Work task: Output the records below verbatim, minus the pictures.

Information given:
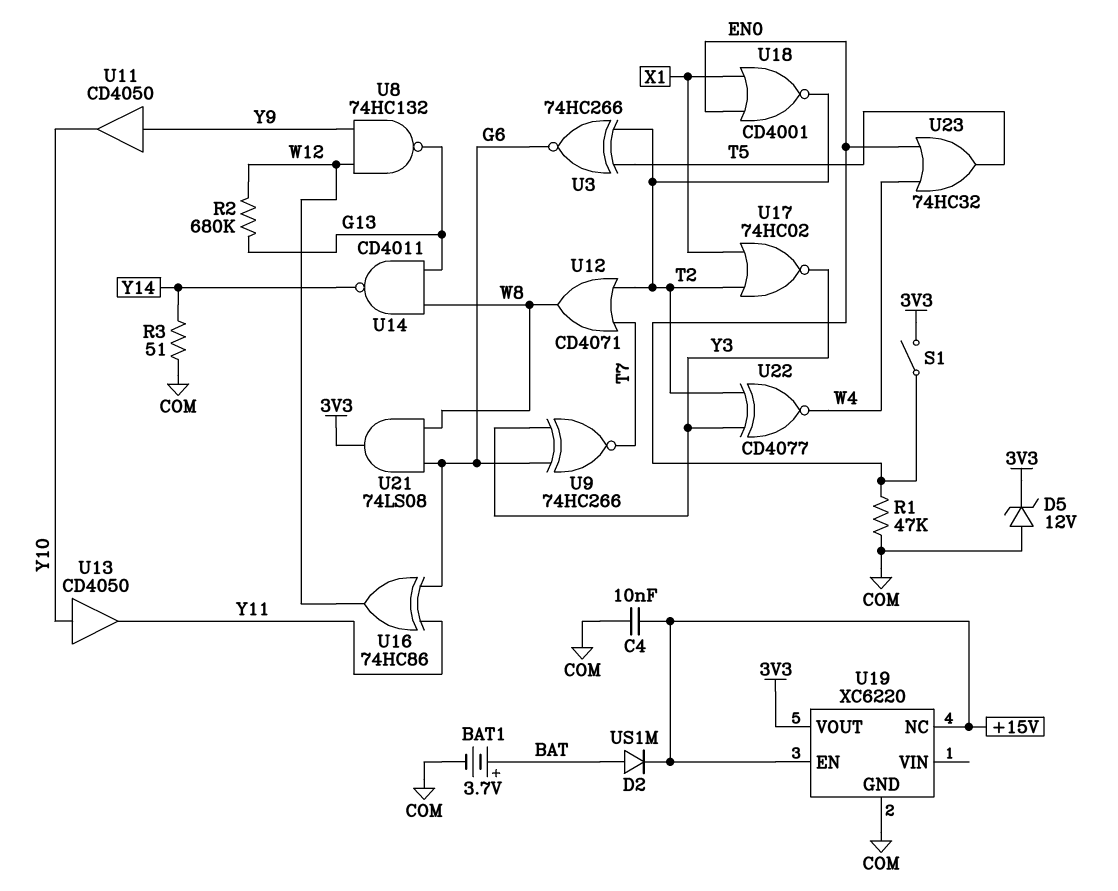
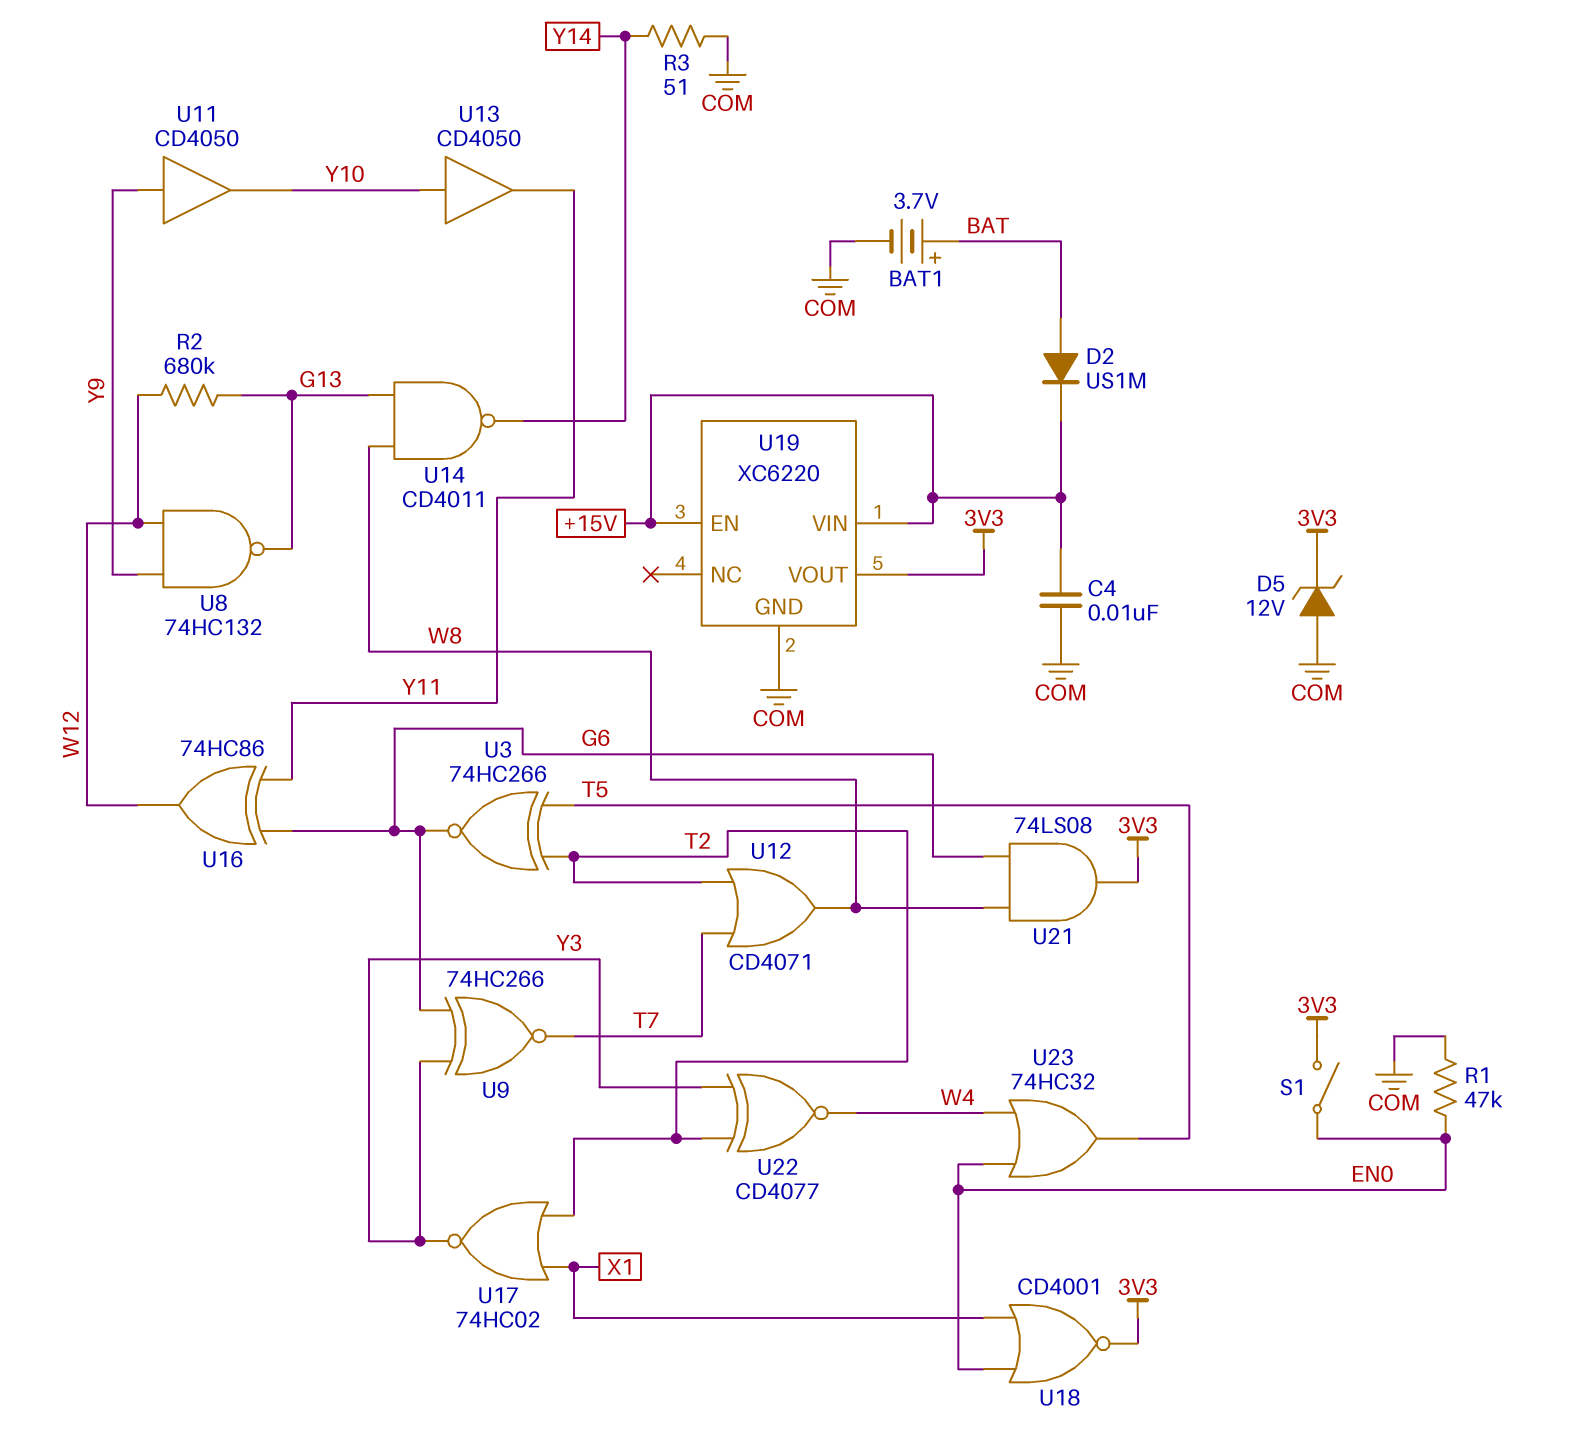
U18: NOR CD4001 (in EN0, in X1, out T2) -> NOR CD4001 (in EN0, in X1, out 3V3)
U19 pin NC: +15V -> none
U19 pin VIN: none -> +15V

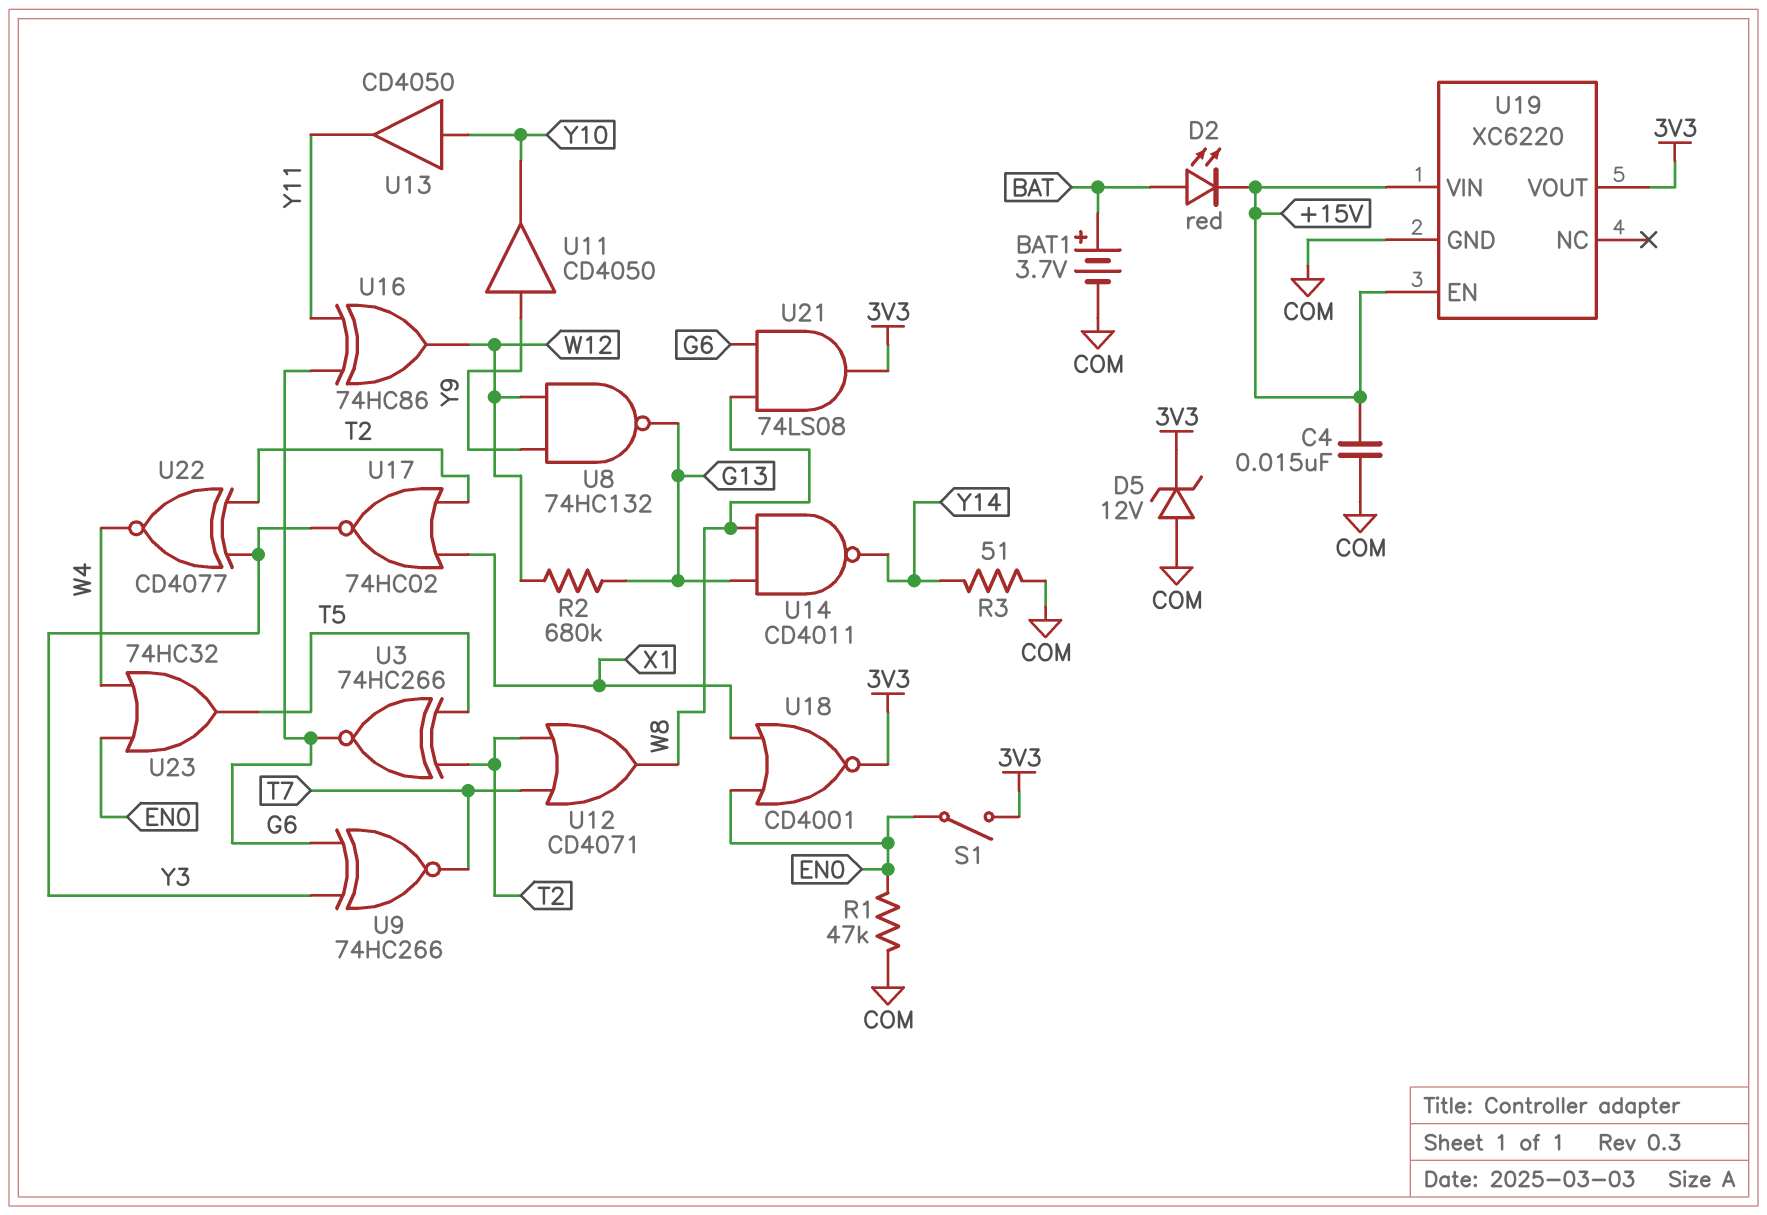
C4: 10nF (+15V, COM) -> 15nF (+15V, COM)
D2: diode US1M (A BAT, K +15V) -> LED red (A BAT, K +15V)

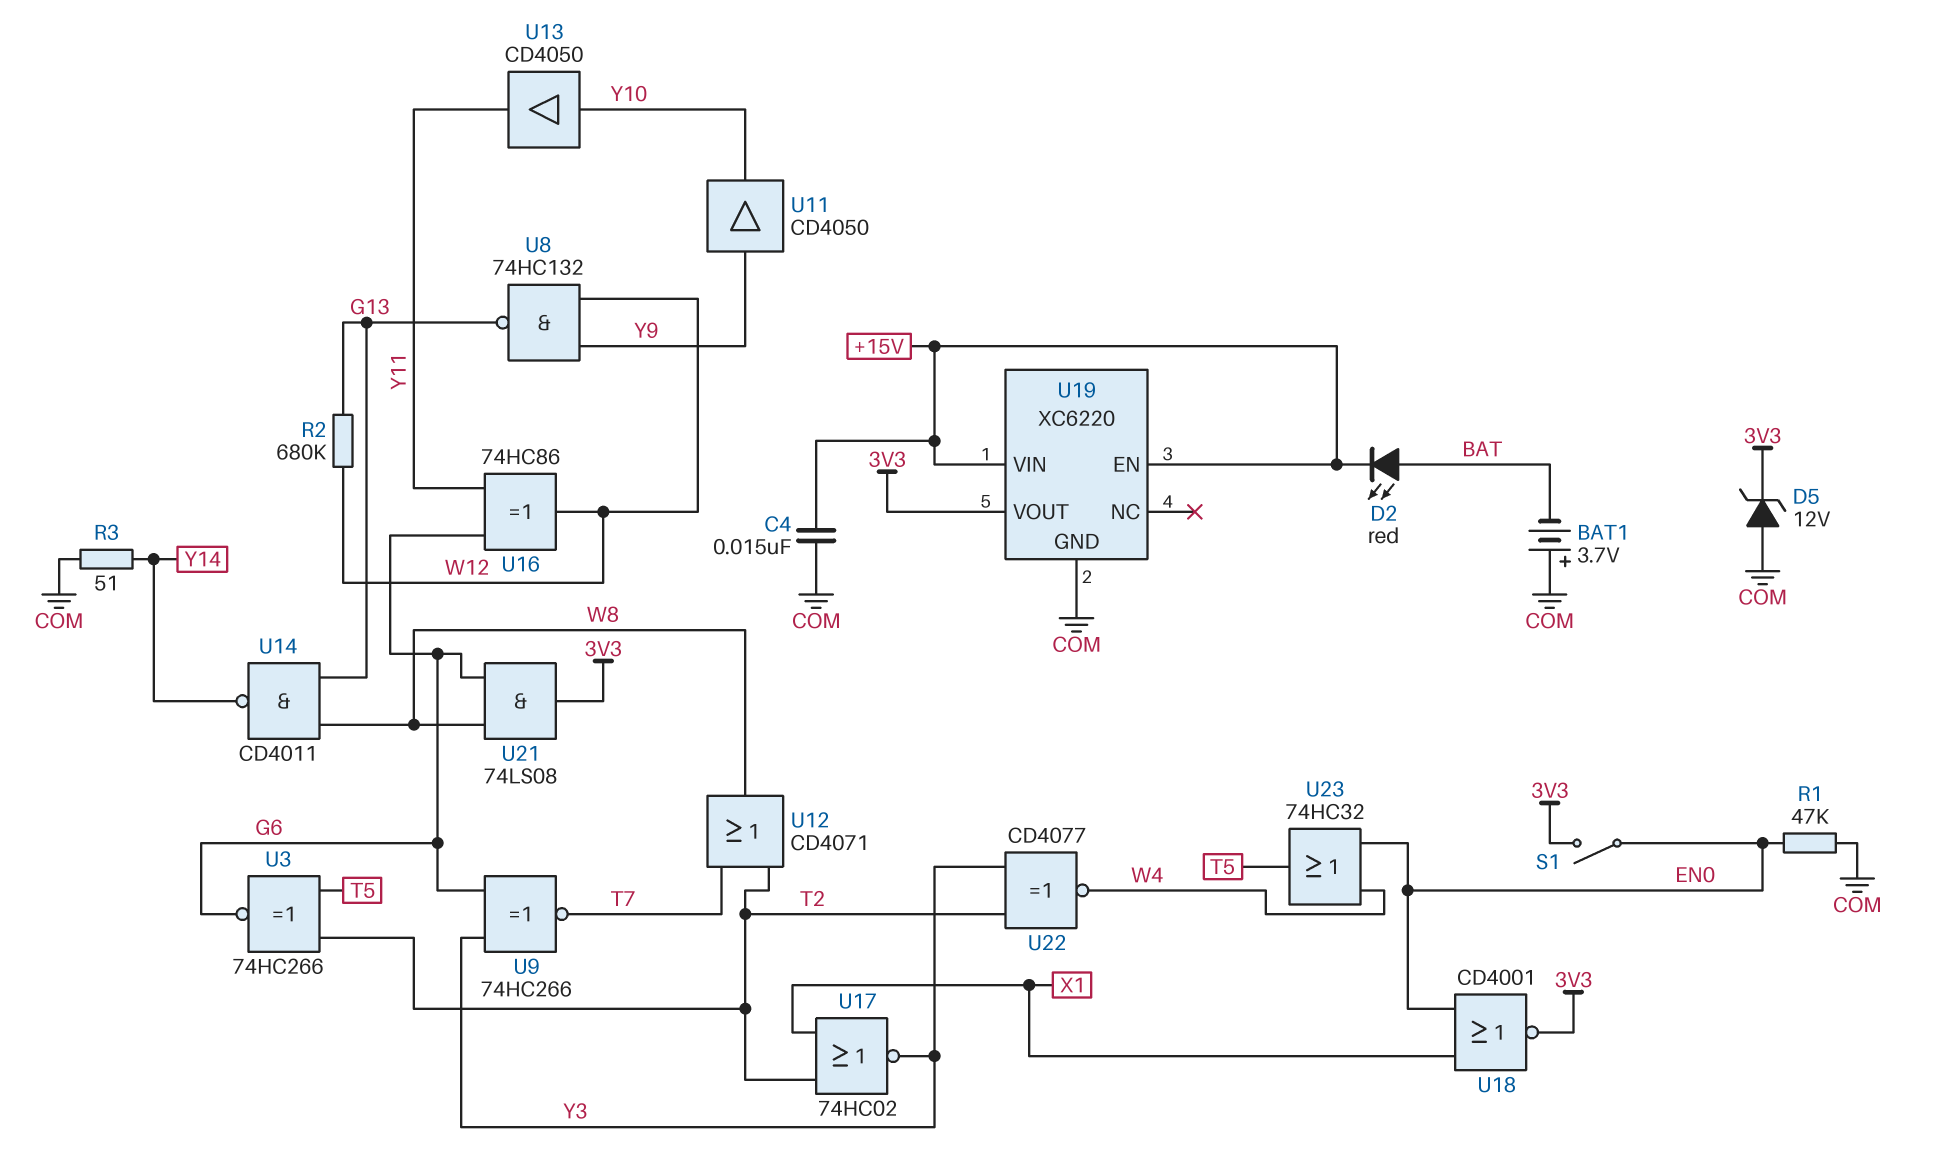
BAT1: 3.7V (plus BAT, minus COM) -> 3.7V (plus COM, minus BAT)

Finished task:
U18: NOR CD4001 (in EN0, in X1, out T2) -> NOR CD4001 (in EN0, in X1, out 3V3)
U19 pin NC: +15V -> none
U19 pin VIN: none -> +15V

C4: 10nF (+15V, COM) -> 15nF (+15V, COM)
D2: diode US1M (A BAT, K +15V) -> LED red (A BAT, K +15V)

BAT1: 3.7V (plus BAT, minus COM) -> 3.7V (plus COM, minus BAT)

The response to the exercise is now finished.